* [Prompt]
Please repeat exactly the lines from the one containing "U5 pin CH0: U2/PA6 -> CH" through the last line of the records below, leaving out any pictures.

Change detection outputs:
::::

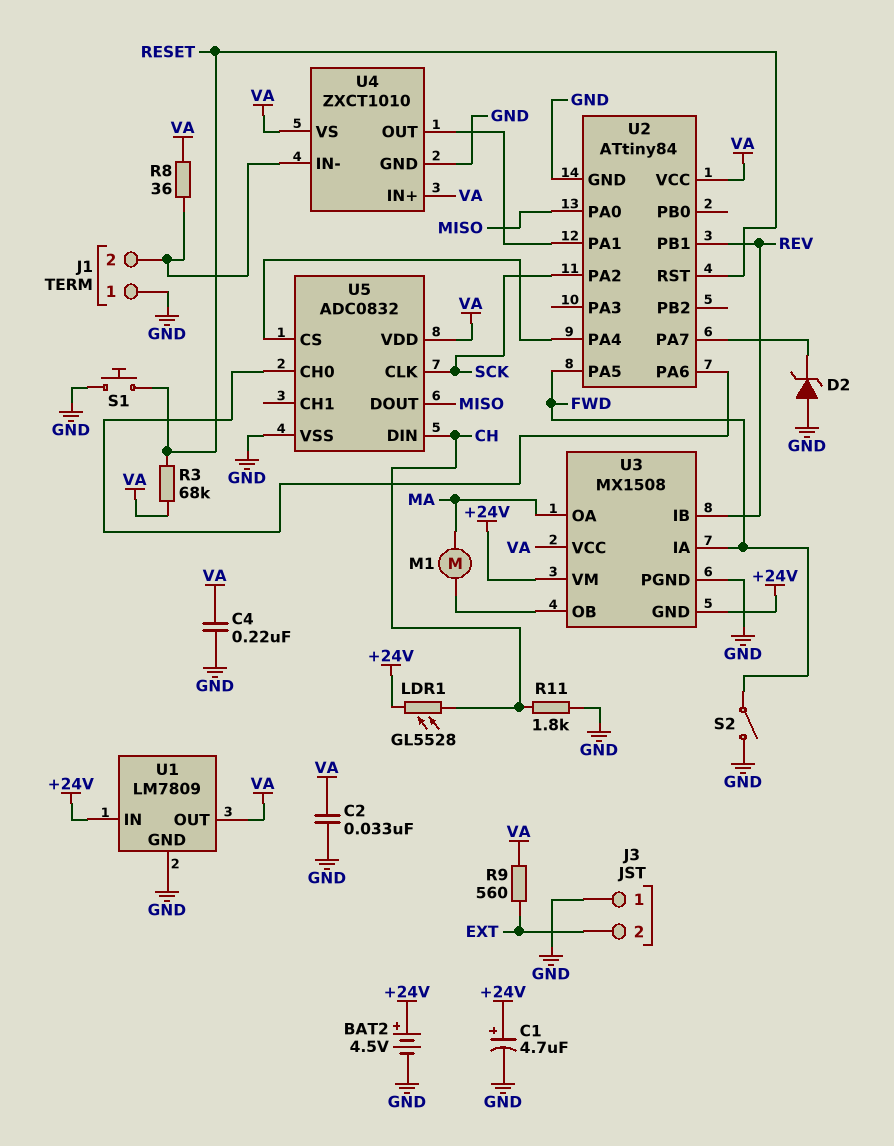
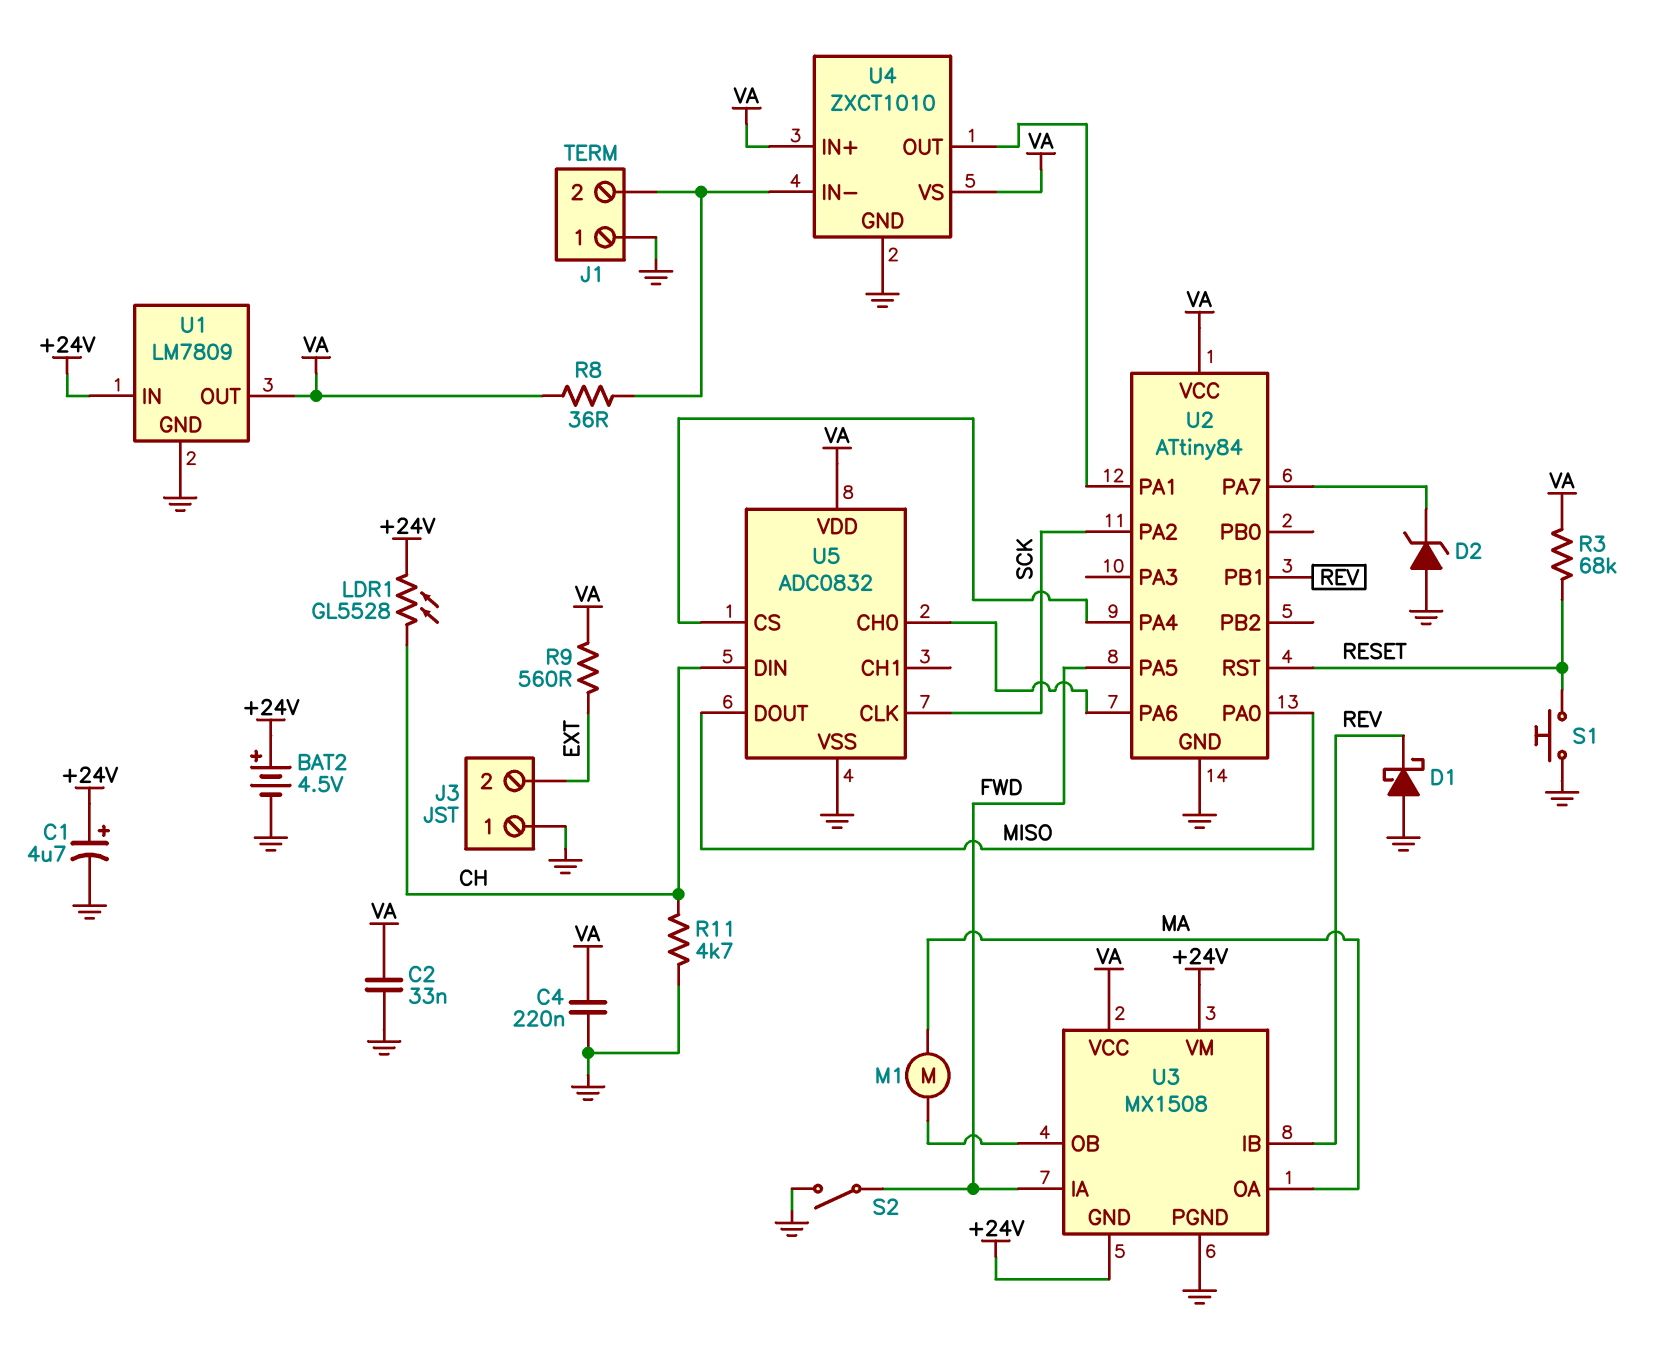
D1: none -> schottky (A GND, K REV)
R11: 1.8k (CH, GND) -> 4.7k (CH, GND)

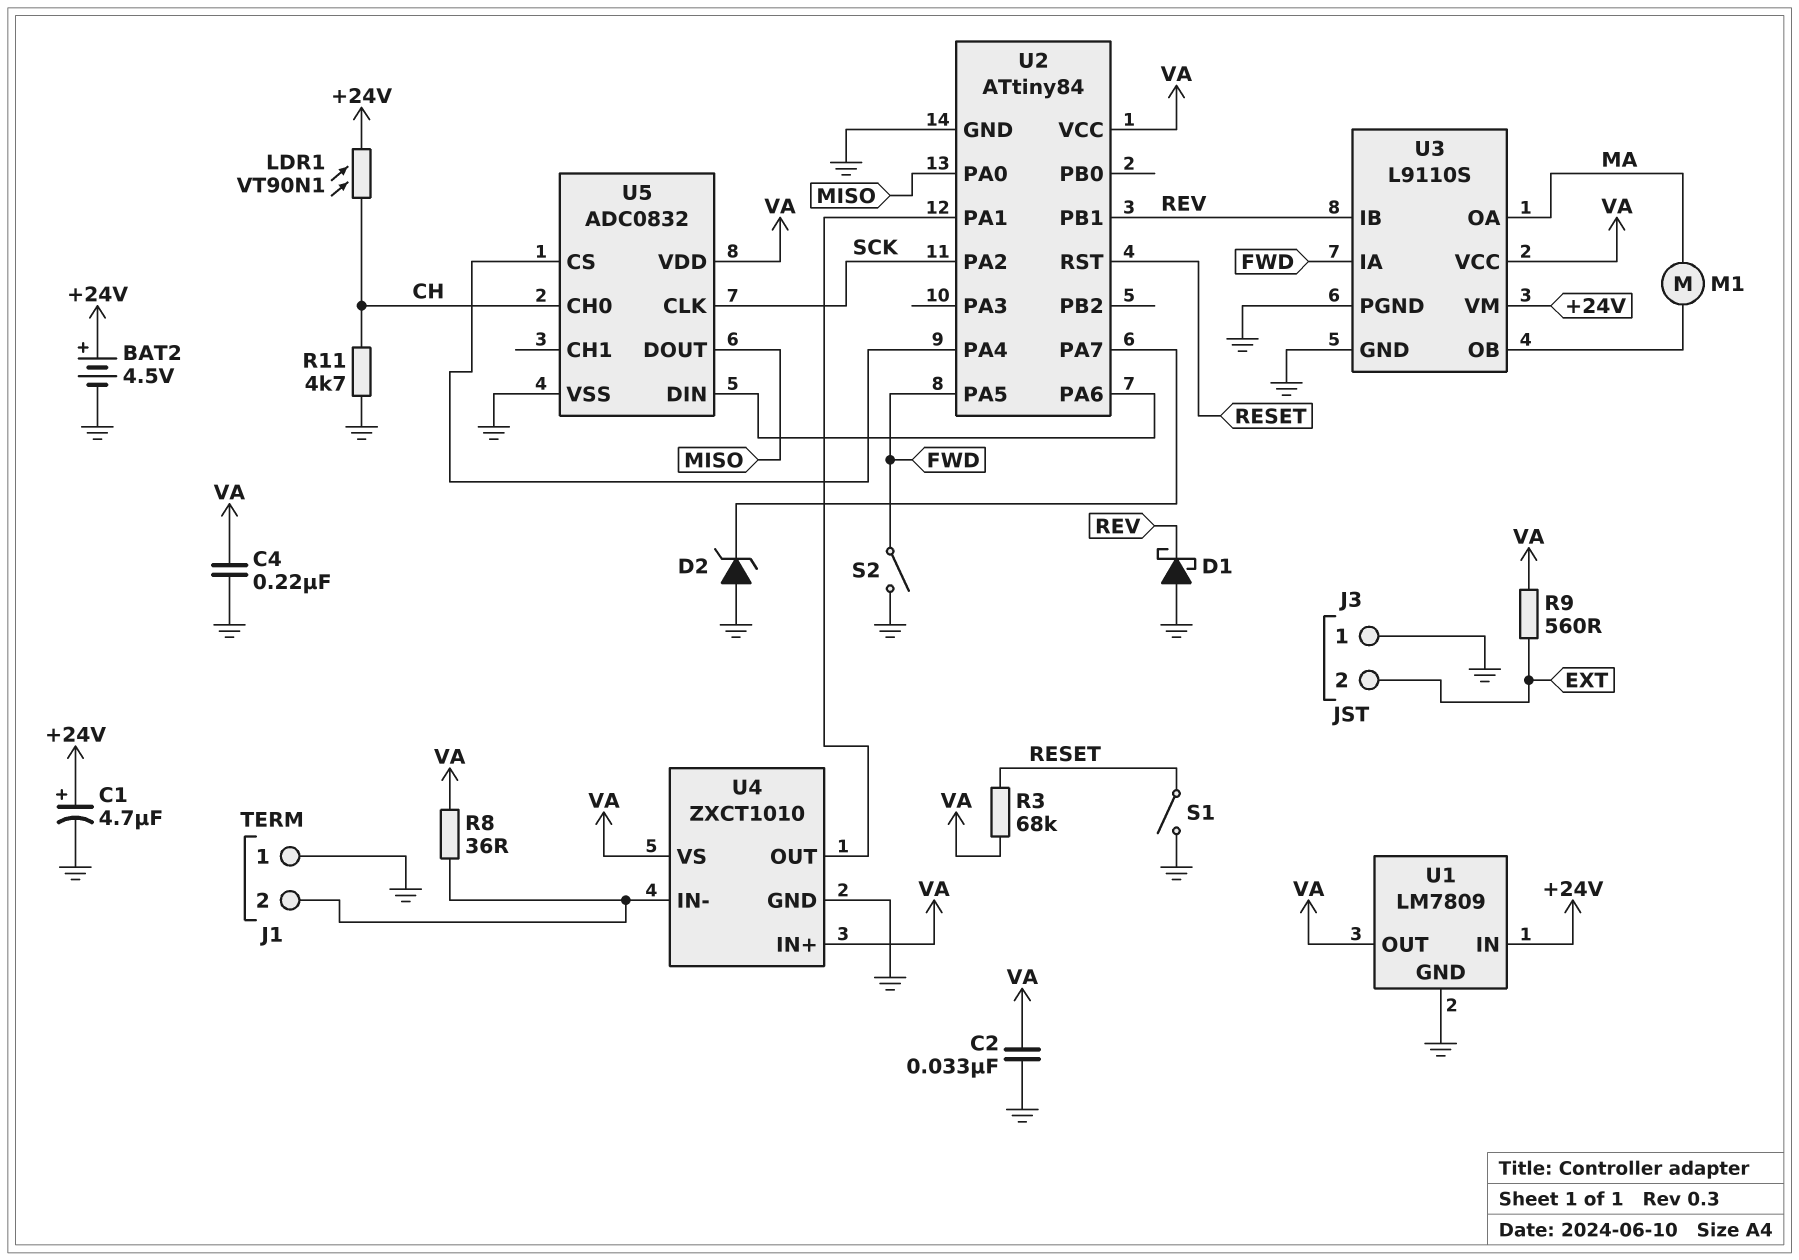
LDR1: GL5528 (+24V, CH) -> VT90N1 (+24V, CH)
S1: button (GND, RESET) -> switch (GND, RESET)
U3: MX1508 -> L9110S
U3 pin GND: +24V -> GND
U5 pin CH0: U2/PA6 -> CH
U5 pin DIN: CH -> U2/PA6

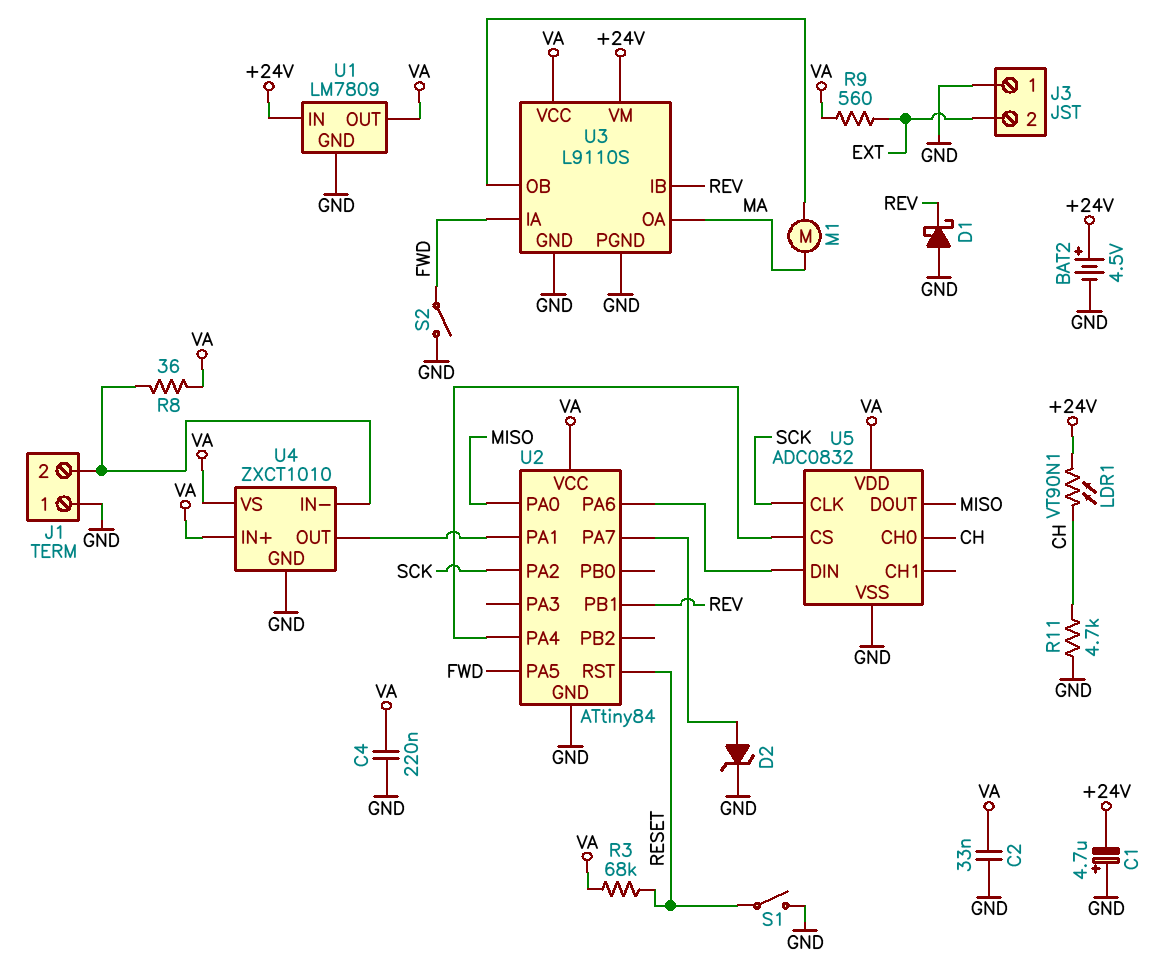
C1: 4.7uF (plus +24V, minus GND) -> 4.7uF (plus GND, minus +24V)
D2: zener (A GND, K U2/PA7) -> zener (A U2/PA7, K GND)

::::

* [Result]
U5 pin CH0: U2/PA6 -> CH
U5 pin DIN: CH -> U2/PA6

C1: 4.7uF (plus +24V, minus GND) -> 4.7uF (plus GND, minus +24V)
D2: zener (A GND, K U2/PA7) -> zener (A U2/PA7, K GND)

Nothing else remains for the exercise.